WORK INSTRUCTIONS: Every line of the material has to be retyped exactly.

EXERCISE DATA:
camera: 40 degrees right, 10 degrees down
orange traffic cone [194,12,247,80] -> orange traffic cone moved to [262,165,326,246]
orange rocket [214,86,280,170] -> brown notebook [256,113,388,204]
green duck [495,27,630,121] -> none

EXERCISE RESPONSE:
camera: 40 degrees right, 10 degrees down
orange traffic cone [194,12,247,80] -> orange traffic cone moved to [262,165,326,246]
orange rocket [214,86,280,170] -> brown notebook [256,113,388,204]
green duck [495,27,630,121] -> none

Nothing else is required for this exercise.